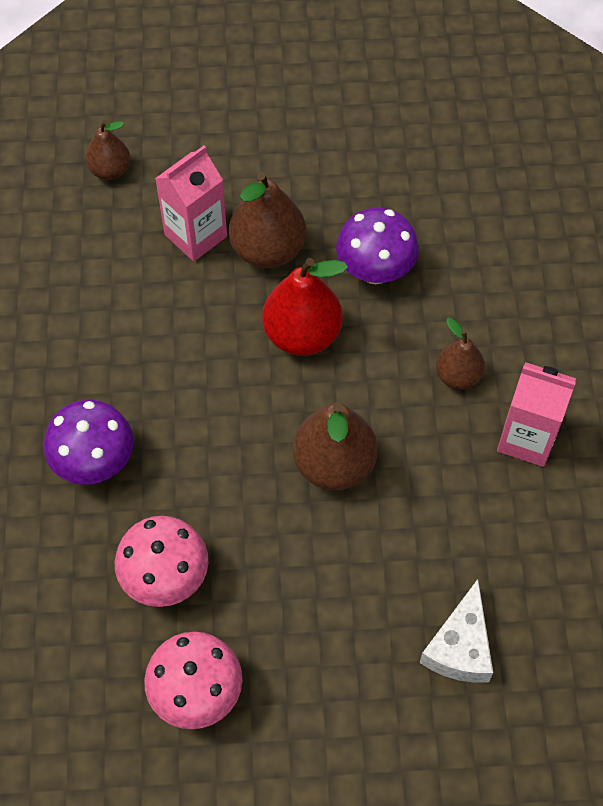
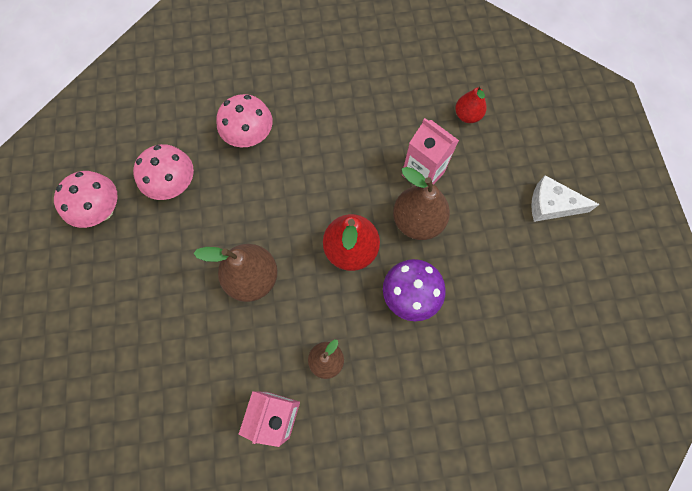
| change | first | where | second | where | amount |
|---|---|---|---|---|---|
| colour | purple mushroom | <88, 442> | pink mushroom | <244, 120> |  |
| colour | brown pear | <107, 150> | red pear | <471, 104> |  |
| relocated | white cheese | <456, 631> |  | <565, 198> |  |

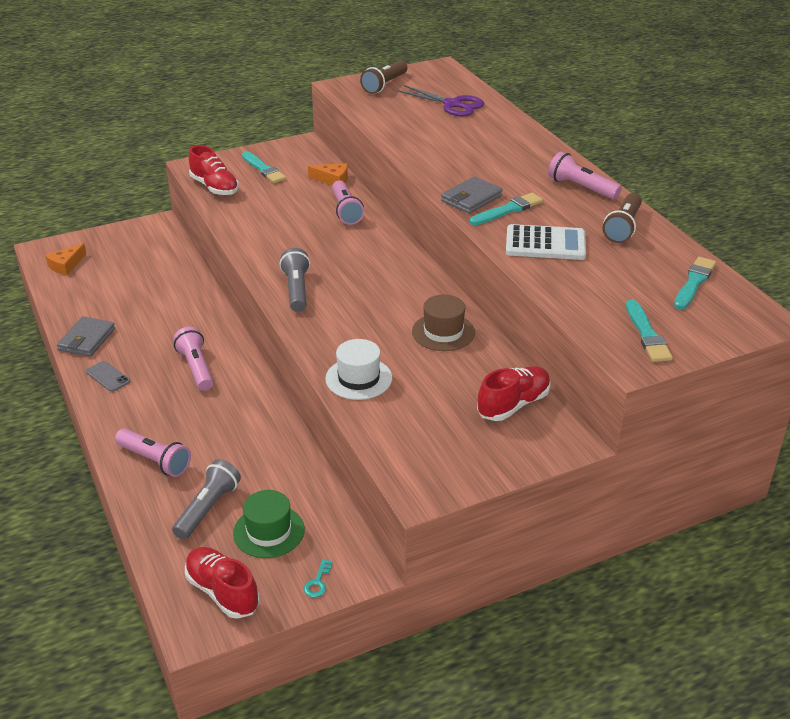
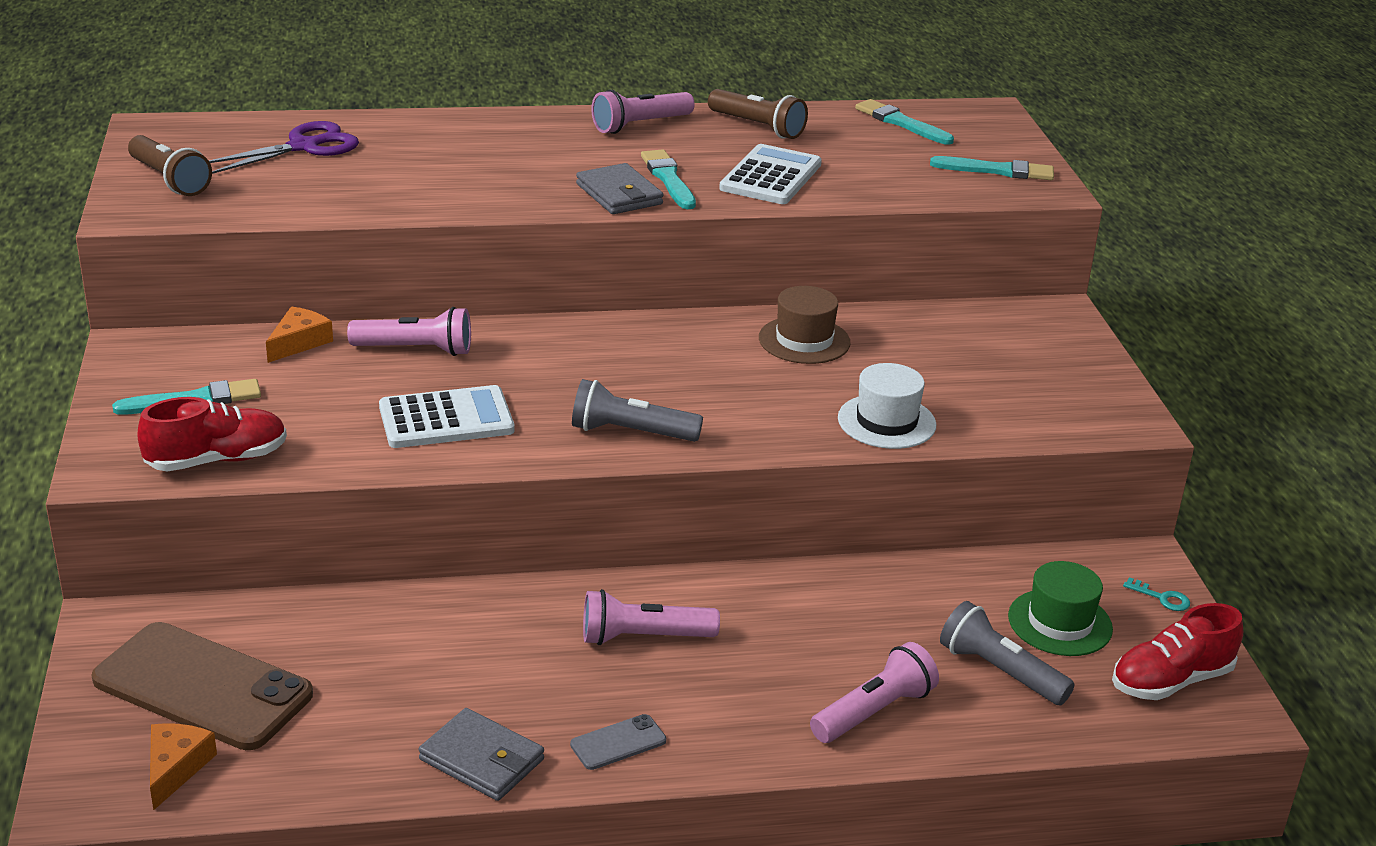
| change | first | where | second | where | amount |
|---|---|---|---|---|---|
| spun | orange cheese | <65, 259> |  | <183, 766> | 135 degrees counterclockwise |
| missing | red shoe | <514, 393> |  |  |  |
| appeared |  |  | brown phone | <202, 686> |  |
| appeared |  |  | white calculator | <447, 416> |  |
-.-.-
▶ **Work required**
Tally the lines above that contain "colour"; give only the number.

▶ **Exercise result**
2